STORED DATA section start

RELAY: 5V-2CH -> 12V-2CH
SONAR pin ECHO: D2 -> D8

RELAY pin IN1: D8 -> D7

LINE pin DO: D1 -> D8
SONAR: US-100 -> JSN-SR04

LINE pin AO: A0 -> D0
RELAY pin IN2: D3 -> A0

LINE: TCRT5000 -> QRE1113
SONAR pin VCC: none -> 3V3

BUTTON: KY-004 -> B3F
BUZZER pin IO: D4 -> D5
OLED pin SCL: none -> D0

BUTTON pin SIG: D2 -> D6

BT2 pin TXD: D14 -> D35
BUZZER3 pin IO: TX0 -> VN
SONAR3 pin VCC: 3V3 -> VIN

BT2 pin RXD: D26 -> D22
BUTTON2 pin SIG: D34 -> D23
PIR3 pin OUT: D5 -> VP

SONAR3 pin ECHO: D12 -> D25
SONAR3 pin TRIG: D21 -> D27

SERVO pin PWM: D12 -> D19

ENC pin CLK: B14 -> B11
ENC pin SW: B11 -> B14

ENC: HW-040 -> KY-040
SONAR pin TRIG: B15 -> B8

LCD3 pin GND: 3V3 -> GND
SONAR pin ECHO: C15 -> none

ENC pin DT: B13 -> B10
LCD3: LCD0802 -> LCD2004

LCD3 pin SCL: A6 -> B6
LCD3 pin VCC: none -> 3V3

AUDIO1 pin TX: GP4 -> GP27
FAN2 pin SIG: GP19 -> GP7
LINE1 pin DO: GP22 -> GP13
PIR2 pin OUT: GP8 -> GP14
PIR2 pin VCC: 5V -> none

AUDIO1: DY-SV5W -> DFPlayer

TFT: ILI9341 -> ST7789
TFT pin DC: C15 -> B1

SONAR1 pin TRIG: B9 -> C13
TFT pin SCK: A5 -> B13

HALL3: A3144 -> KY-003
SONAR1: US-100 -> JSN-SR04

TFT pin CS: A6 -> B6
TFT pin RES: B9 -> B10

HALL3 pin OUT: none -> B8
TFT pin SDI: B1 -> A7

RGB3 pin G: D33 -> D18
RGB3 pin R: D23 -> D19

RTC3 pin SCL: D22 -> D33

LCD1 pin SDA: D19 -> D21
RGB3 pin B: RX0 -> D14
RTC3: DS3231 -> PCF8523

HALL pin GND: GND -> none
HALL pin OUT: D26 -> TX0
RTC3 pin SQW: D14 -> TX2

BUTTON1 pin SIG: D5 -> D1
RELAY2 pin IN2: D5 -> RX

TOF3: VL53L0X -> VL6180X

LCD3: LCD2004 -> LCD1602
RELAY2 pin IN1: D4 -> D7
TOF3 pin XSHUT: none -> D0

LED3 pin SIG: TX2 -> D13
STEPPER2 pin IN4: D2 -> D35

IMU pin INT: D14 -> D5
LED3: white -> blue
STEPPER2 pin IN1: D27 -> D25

STORED DATA section end

Copy out each line of the data that holds the string "TRIG".

SONAR3 pin TRIG: D21 -> D27
SONAR pin TRIG: B15 -> B8
SONAR1 pin TRIG: B9 -> C13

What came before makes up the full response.